▸ **Description of the task**
Repeat the listing below in full and exactly. Pictures are to be omitted.
──────── Data for this exercise
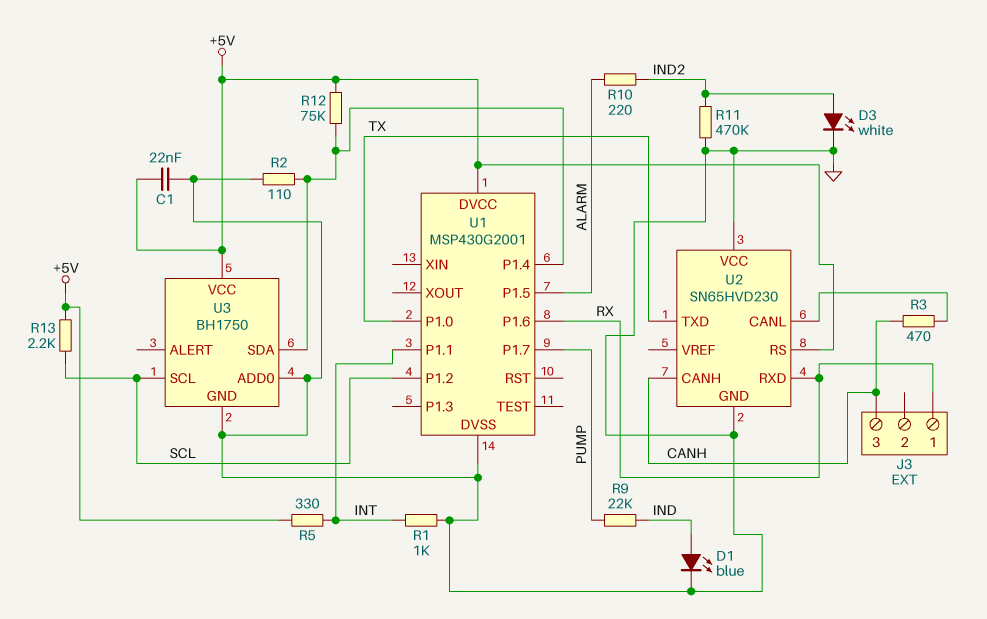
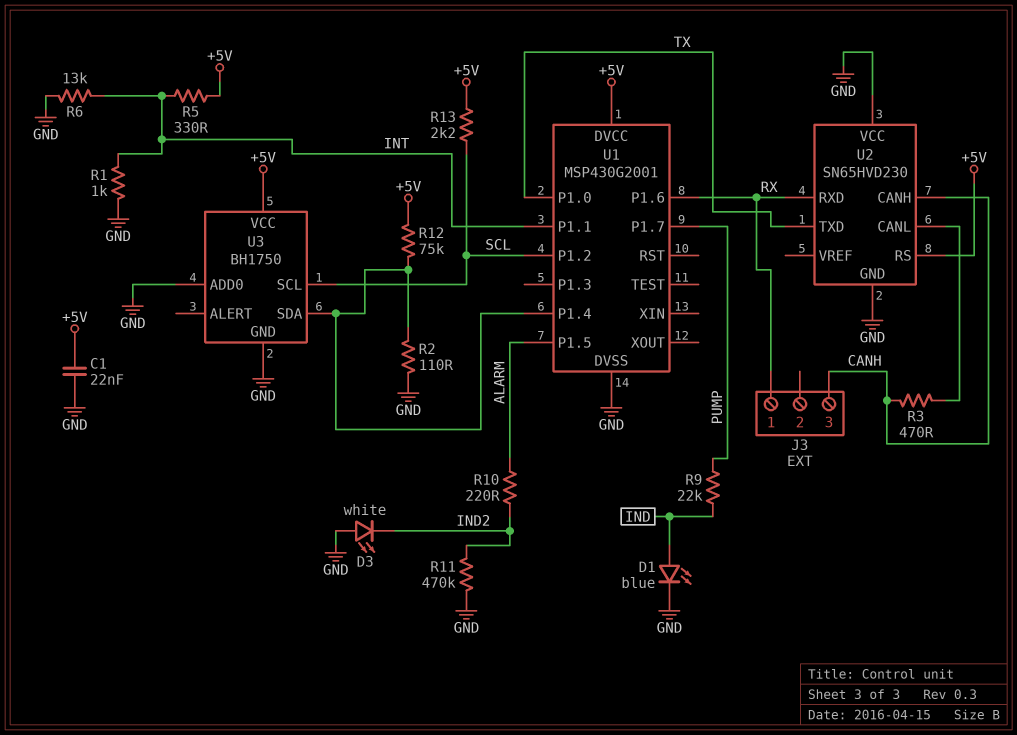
D3: LED white (A IND2, K GND) -> LED white (A GND, K IND2)
R6: none -> 13k (GND, INT)

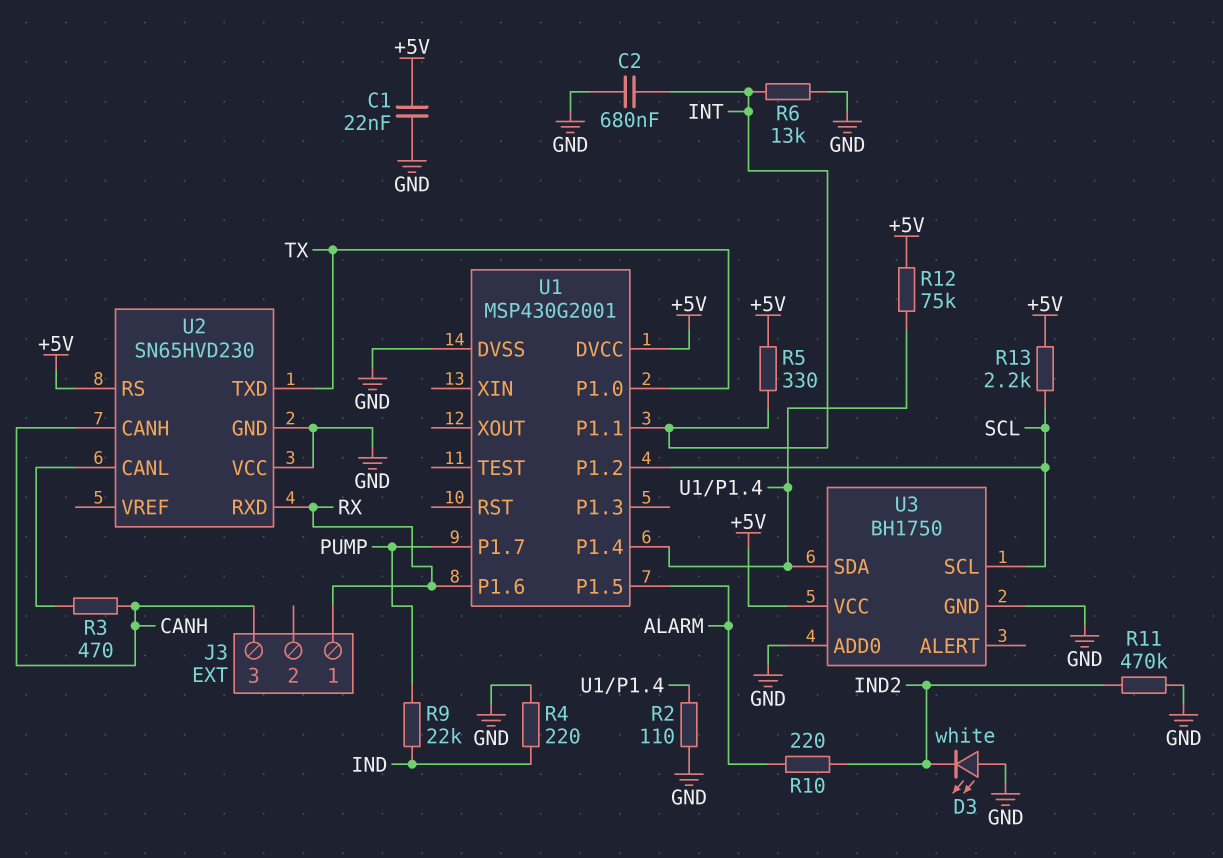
C2: none -> 680nF (GND, INT)
D1: LED blue (A IND, K GND) -> none
R1: 1k (GND, INT) -> none
R4: none -> 220 (GND, IND)

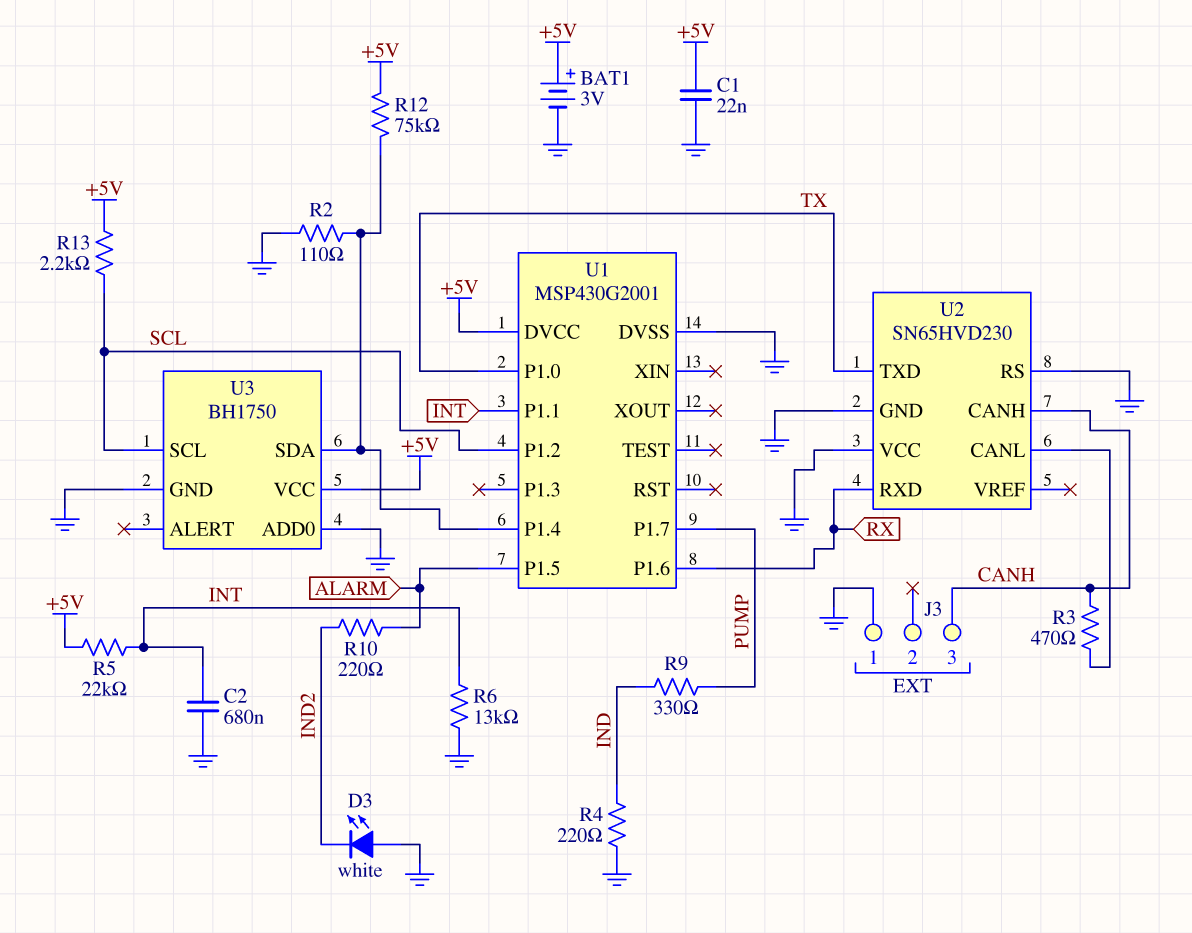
BAT1: none -> 3V (plus +5V, minus GND)
J3 pin 1: RX -> GND
R5: 330 (+5V, INT) -> 22k (+5V, INT)
R9: 22k (IND, PUMP) -> 330 (IND, PUMP)
R11: 470k (GND, IND2) -> none
U2 pin RS: +5V -> GND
────────────────
▸ **Answer for this exercise**
D3: LED white (A IND2, K GND) -> LED white (A GND, K IND2)
R6: none -> 13k (GND, INT)

C2: none -> 680nF (GND, INT)
D1: LED blue (A IND, K GND) -> none
R1: 1k (GND, INT) -> none
R4: none -> 220 (GND, IND)

BAT1: none -> 3V (plus +5V, minus GND)
J3 pin 1: RX -> GND
R5: 330 (+5V, INT) -> 22k (+5V, INT)
R9: 22k (IND, PUMP) -> 330 (IND, PUMP)
R11: 470k (GND, IND2) -> none
U2 pin RS: +5V -> GND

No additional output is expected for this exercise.